▶ [Task directions]: Leave out the images and set down the records below exactly.

▽

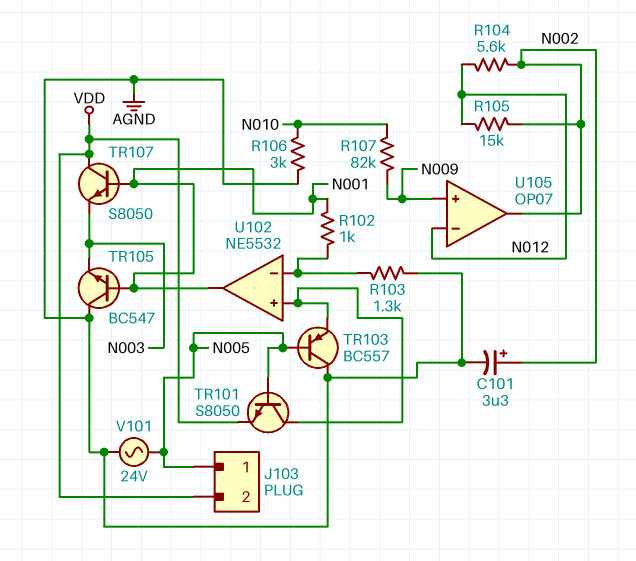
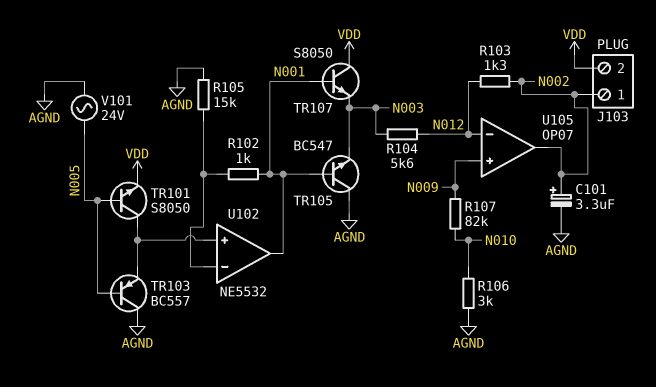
J103 pin 1: N005 -> N002
R103: 1.3k (AGND, U102/in-) -> 1.3k (N002, N012)
R104: 5.6k (N002, N012) -> 5.6k (N003, N012)
R105: 15k (N002, N012) -> 15k (AGND, U102/in-)

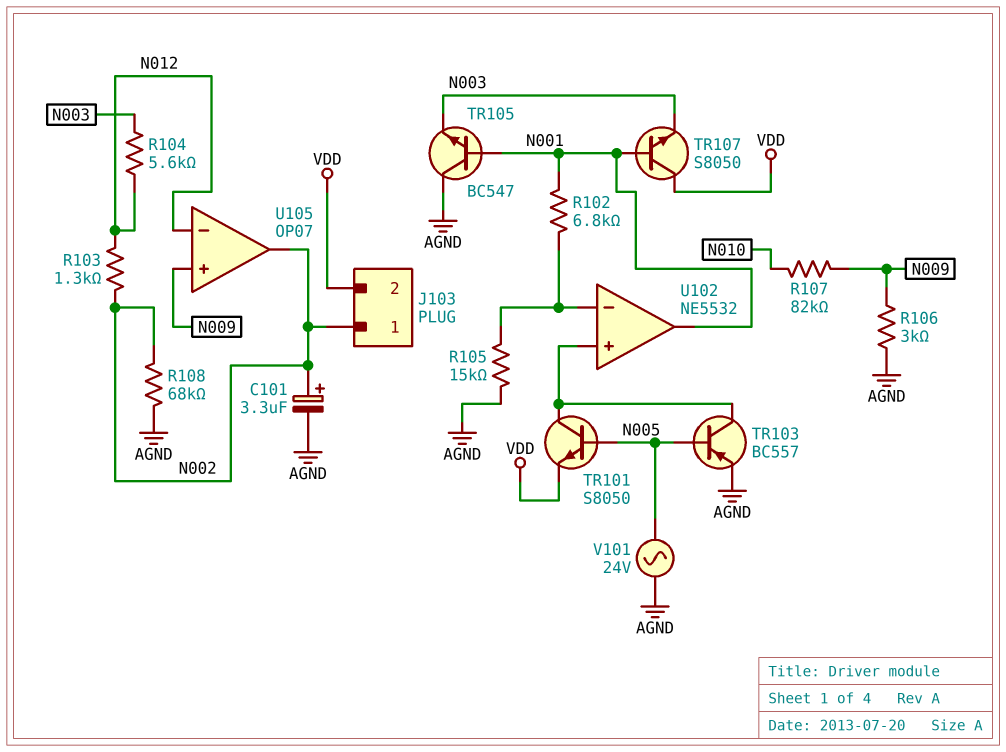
R102: 1k (N001, U102/in-) -> 6.8k (N001, U102/in-)
R106: 3k (AGND, N010) -> 3k (AGND, N009)
R108: none -> 68k (AGND, N002)
TR103: PNP BC557 (B N005, C AGND, E U102/in+) -> PNP BC557 (B N005, C U102/in+, E AGND)

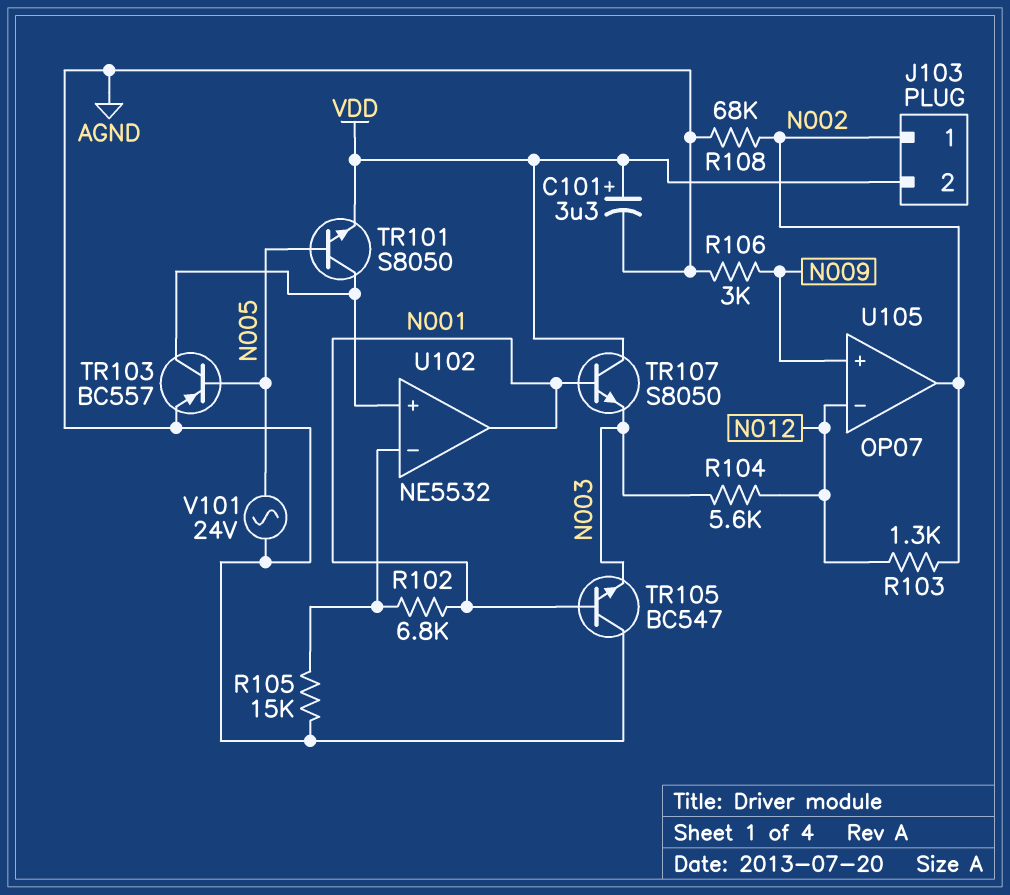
C101: 3.3uF (plus N002, minus AGND) -> 3.3uF (plus VDD, minus AGND)
R107: 82k (N009, N010) -> none

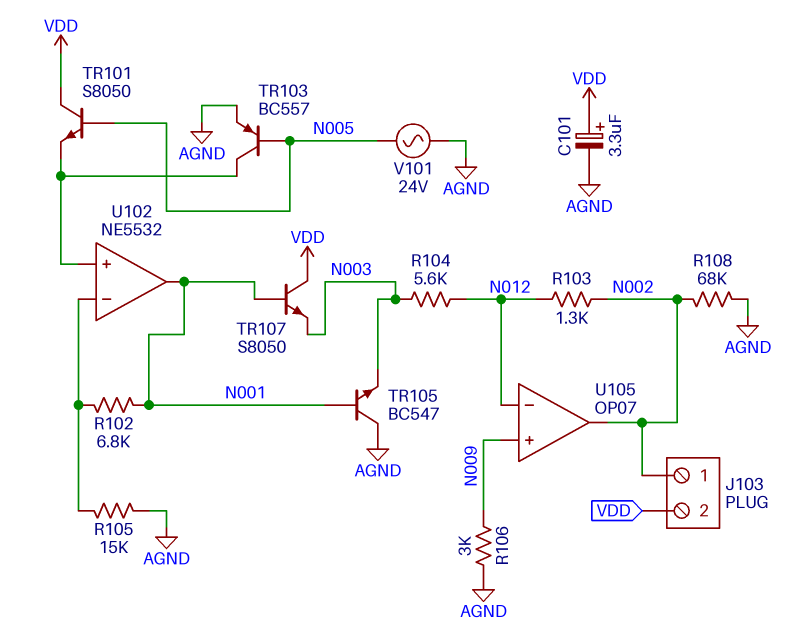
TR101: NPN S8050 (B N005, C U102/in+, E VDD) -> NPN S8050 (B N005, C VDD, E U102/in+)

△

▶ [The answer]:
J103 pin 1: N005 -> N002
R103: 1.3k (AGND, U102/in-) -> 1.3k (N002, N012)
R104: 5.6k (N002, N012) -> 5.6k (N003, N012)
R105: 15k (N002, N012) -> 15k (AGND, U102/in-)

R102: 1k (N001, U102/in-) -> 6.8k (N001, U102/in-)
R106: 3k (AGND, N010) -> 3k (AGND, N009)
R108: none -> 68k (AGND, N002)
TR103: PNP BC557 (B N005, C AGND, E U102/in+) -> PNP BC557 (B N005, C U102/in+, E AGND)

C101: 3.3uF (plus N002, minus AGND) -> 3.3uF (plus VDD, minus AGND)
R107: 82k (N009, N010) -> none

TR101: NPN S8050 (B N005, C U102/in+, E VDD) -> NPN S8050 (B N005, C VDD, E U102/in+)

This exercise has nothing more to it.